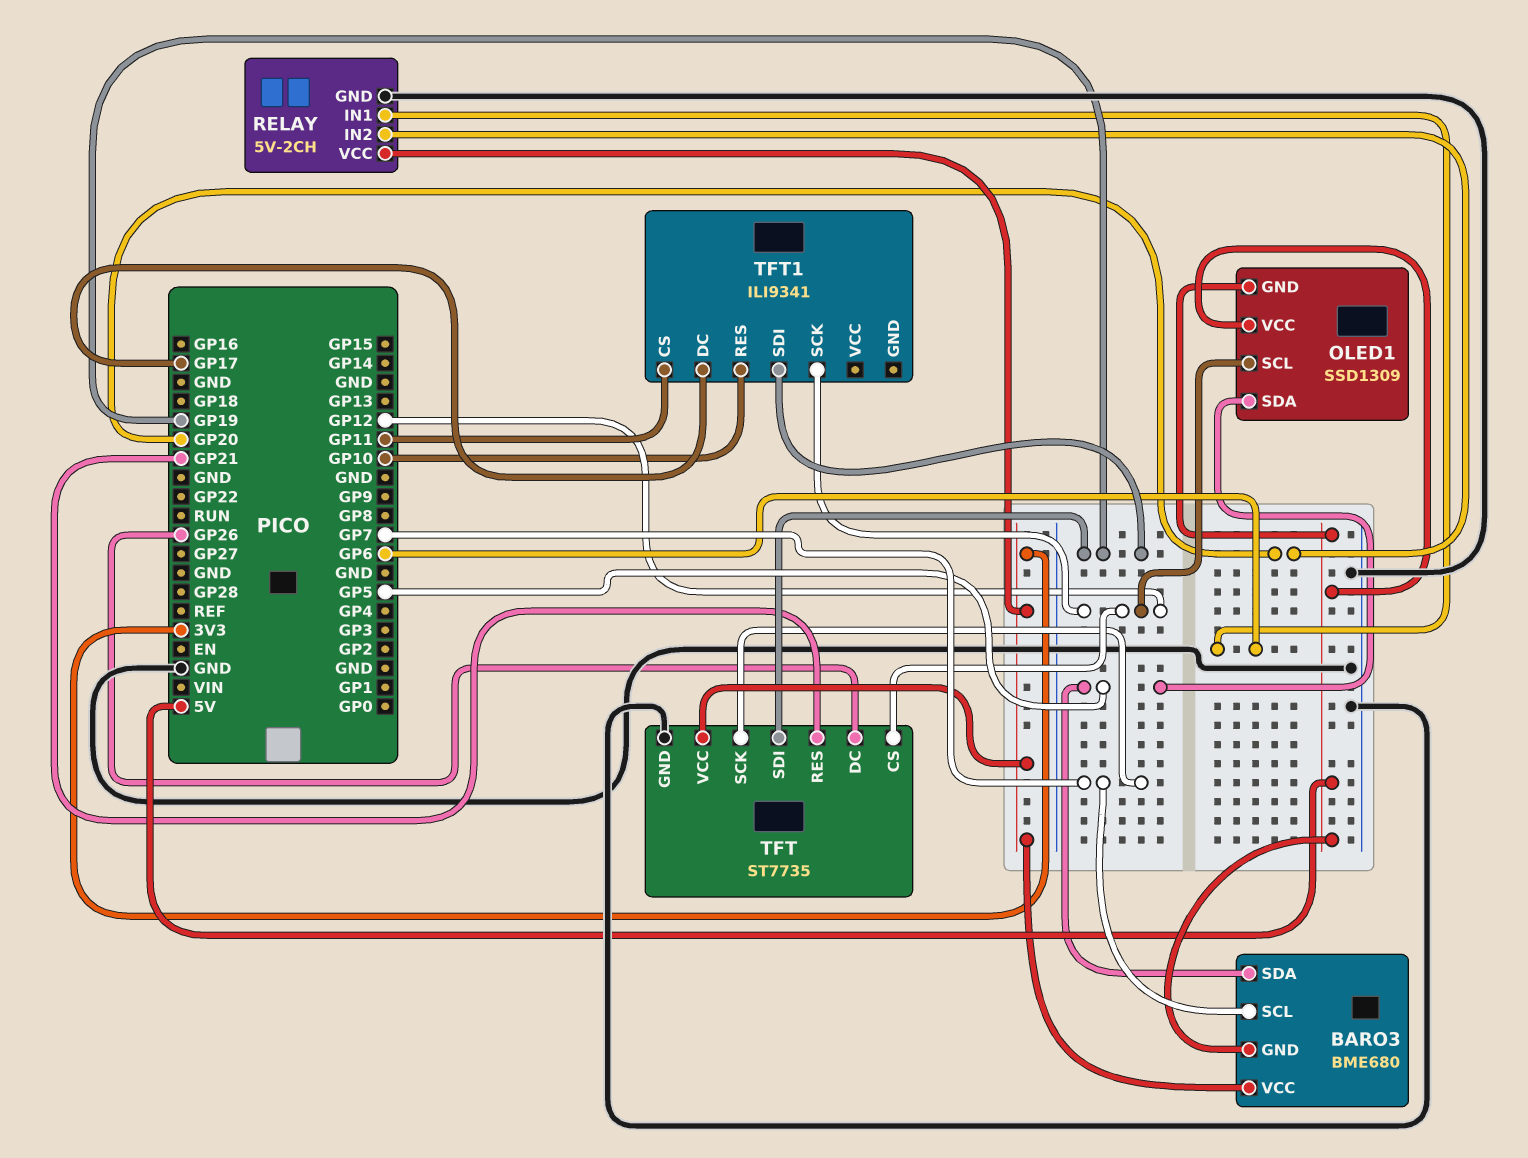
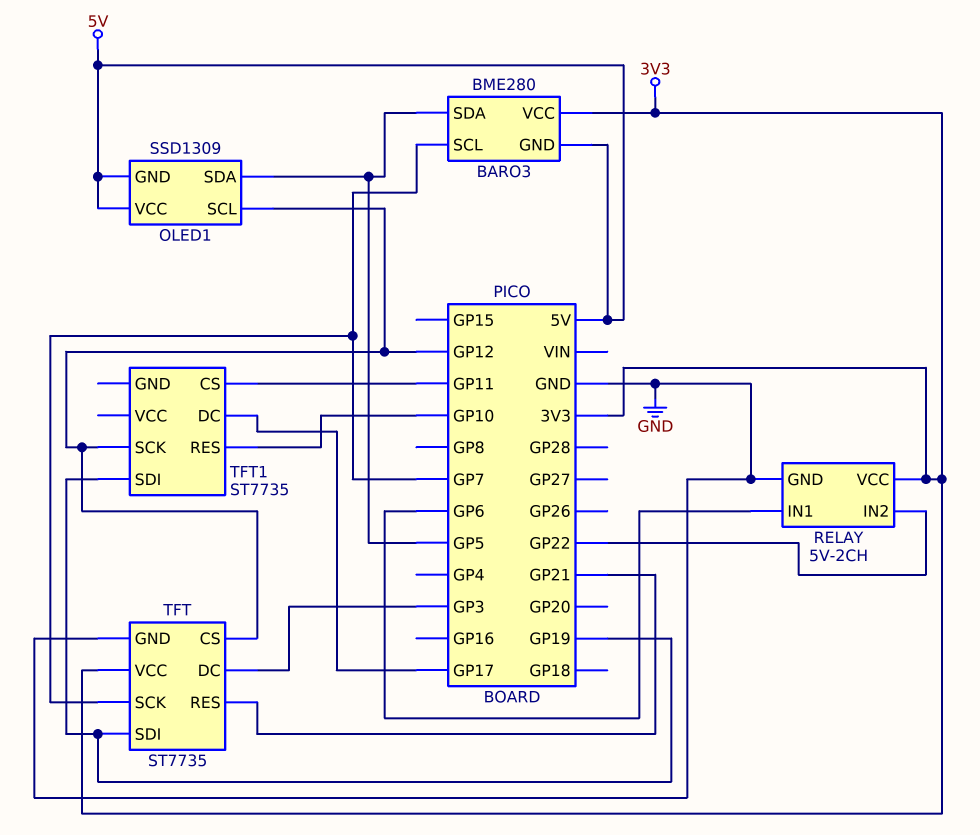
BARO3: BME680 -> BME280
RELAY pin IN2: GP20 -> GP22
TFT pin DC: GP26 -> GP3
TFT1: ILI9341 -> ST7735

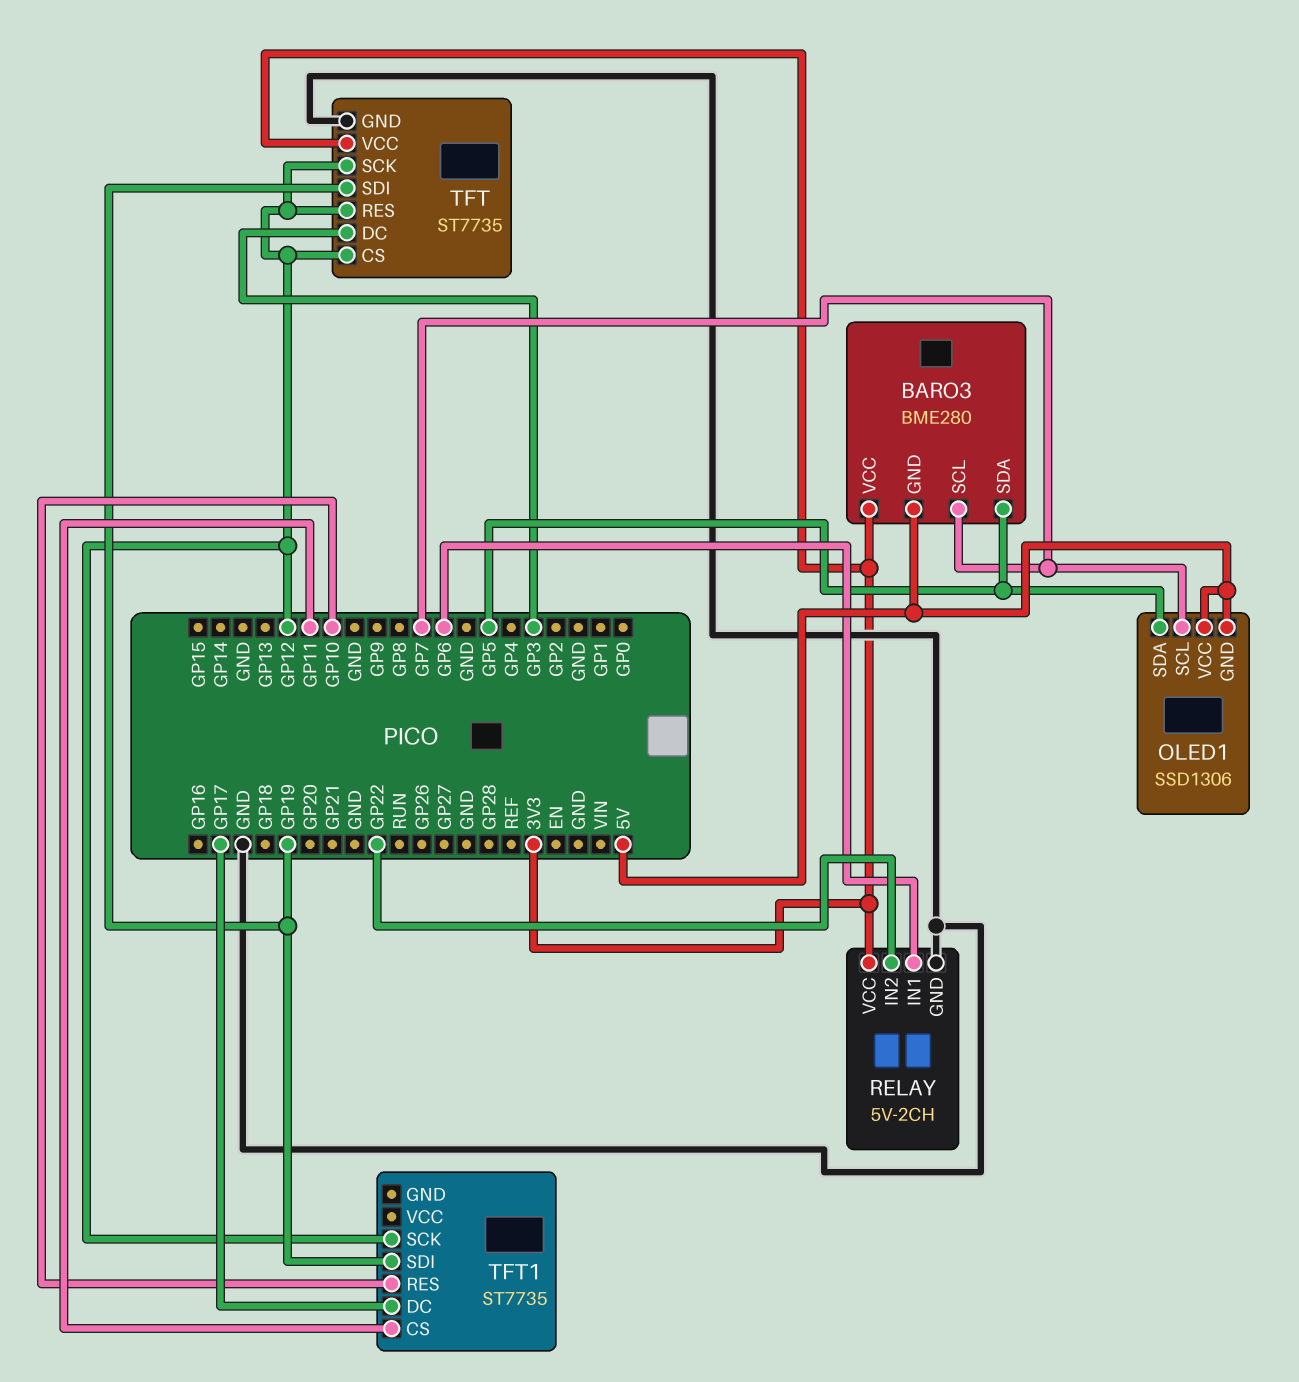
OLED1: SSD1309 -> SSD1306
OLED1 pin SCL: GP12 -> GP7
TFT pin RES: GP21 -> GP12
TFT pin SCK: GP7 -> GP12

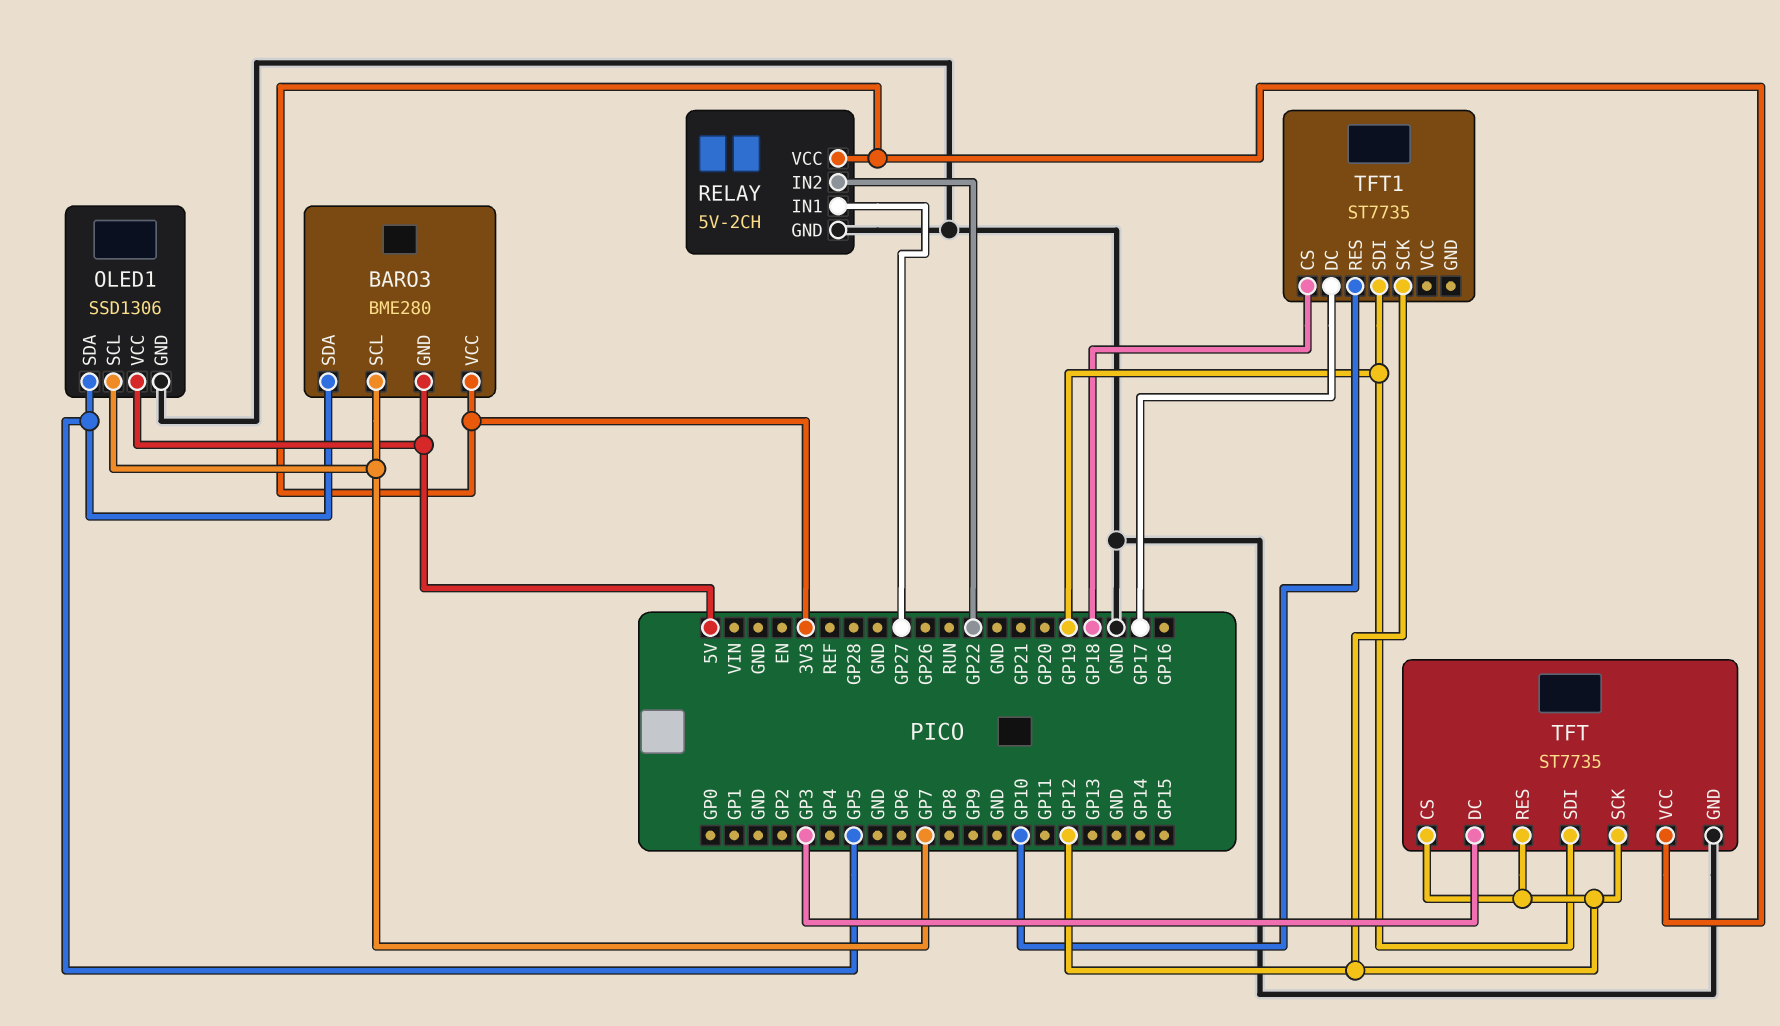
OLED1 pin GND: 5V -> GND
RELAY pin IN1: GP6 -> GP27
TFT1 pin CS: GP11 -> GP18

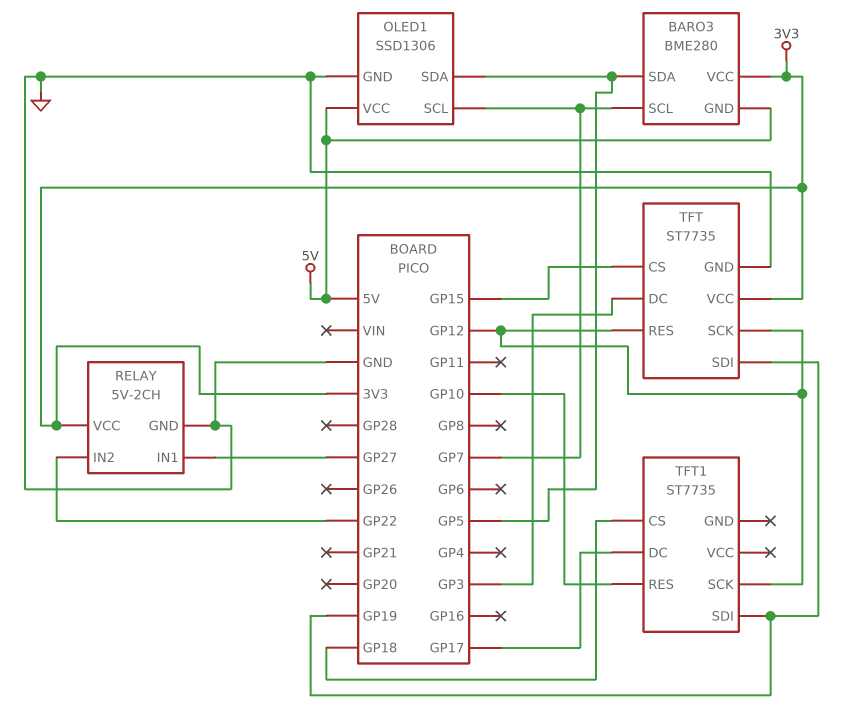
TFT pin CS: GP12 -> GP15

▬▬▬▬▬▬

▸ Task objective:
Wherever the string "RELAY" appears in the entries, copy that line.

▸ Answer below:
RELAY pin IN2: GP20 -> GP22
RELAY pin IN1: GP6 -> GP27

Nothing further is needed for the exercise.